• _Request_
Find every line of the material that contains the string "with" and copy each one. The match is case-sensitive.

........

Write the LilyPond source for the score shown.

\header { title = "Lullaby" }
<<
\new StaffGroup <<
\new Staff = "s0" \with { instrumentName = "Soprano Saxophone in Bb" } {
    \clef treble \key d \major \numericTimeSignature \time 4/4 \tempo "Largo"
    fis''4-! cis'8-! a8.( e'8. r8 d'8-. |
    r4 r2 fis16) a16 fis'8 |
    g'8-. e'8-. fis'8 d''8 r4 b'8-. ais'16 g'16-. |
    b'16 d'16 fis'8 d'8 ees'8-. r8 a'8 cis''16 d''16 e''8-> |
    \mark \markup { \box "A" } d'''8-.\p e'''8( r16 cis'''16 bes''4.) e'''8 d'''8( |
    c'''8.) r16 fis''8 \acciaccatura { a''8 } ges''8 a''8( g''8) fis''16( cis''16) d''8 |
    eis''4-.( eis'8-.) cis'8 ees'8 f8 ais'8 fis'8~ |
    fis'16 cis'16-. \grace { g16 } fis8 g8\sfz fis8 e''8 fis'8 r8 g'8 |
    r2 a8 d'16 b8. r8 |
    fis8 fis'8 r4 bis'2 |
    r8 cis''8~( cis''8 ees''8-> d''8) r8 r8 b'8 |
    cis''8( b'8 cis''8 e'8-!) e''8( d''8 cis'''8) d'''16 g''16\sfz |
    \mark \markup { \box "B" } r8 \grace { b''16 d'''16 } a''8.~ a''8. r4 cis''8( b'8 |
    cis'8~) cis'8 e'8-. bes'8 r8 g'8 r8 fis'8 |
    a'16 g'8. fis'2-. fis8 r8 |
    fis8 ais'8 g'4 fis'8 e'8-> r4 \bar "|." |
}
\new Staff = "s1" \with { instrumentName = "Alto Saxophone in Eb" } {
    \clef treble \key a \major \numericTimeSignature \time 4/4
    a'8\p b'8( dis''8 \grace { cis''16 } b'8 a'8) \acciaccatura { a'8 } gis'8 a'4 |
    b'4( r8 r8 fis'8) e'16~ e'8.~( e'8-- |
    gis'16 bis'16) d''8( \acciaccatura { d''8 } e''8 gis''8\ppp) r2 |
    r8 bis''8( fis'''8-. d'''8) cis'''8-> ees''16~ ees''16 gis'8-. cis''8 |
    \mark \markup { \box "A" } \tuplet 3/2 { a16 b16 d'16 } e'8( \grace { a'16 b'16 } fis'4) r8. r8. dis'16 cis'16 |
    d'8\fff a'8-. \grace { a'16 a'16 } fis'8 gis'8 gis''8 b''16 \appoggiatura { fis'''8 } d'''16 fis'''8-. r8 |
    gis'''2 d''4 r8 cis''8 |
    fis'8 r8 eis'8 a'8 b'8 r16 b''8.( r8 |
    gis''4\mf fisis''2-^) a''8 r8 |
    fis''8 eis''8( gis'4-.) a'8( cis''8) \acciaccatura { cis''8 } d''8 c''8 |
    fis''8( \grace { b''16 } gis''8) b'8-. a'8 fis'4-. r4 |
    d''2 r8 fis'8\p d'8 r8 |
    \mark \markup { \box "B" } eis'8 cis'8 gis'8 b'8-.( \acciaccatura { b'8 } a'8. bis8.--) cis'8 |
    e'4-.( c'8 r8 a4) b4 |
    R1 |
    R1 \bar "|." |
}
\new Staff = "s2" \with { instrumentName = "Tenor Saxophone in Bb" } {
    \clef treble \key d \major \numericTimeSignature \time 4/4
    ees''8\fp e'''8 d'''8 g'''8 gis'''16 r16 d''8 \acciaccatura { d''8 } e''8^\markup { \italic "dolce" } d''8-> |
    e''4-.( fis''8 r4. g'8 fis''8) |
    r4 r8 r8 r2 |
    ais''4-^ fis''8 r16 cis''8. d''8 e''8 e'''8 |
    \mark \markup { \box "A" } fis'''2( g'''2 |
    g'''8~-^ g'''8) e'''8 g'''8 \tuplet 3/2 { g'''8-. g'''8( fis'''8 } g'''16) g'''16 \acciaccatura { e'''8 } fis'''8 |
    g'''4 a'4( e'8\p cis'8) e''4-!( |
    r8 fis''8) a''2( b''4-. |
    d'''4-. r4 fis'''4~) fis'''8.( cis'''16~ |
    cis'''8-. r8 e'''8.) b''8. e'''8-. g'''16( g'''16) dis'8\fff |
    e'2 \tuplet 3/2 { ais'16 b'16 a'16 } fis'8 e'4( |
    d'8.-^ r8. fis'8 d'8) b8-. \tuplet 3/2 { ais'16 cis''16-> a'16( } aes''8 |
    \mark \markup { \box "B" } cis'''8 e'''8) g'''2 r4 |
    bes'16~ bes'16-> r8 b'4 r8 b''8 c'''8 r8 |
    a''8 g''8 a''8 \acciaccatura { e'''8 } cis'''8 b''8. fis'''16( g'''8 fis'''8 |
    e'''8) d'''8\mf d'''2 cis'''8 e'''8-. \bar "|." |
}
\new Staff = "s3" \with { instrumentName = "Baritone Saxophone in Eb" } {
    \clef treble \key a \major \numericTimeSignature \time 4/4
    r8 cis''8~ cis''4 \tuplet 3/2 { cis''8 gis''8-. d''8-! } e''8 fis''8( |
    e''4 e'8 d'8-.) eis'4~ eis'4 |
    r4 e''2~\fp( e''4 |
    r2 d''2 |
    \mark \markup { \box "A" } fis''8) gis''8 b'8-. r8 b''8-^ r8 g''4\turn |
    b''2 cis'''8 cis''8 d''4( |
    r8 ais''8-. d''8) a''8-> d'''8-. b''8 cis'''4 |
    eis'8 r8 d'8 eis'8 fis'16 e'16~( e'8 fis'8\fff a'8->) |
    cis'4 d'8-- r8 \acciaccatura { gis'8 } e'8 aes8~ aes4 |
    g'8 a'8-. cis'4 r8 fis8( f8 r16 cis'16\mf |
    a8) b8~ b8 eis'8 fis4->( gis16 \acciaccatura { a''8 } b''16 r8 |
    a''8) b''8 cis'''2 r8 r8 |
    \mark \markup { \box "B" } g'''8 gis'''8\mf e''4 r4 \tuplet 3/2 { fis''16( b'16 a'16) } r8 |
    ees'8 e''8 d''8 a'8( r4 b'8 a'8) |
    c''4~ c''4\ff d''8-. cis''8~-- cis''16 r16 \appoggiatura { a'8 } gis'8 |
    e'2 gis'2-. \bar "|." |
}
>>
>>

........

• _Written solution_
\new Staff = "s0" \with { instrumentName = "Soprano Saxophone in Bb" } {
\new Staff = "s1" \with { instrumentName = "Alto Saxophone in Eb" } {
\new Staff = "s2" \with { instrumentName = "Tenor Saxophone in Bb" } {
\new Staff = "s3" \with { instrumentName = "Baritone Saxophone in Eb" } {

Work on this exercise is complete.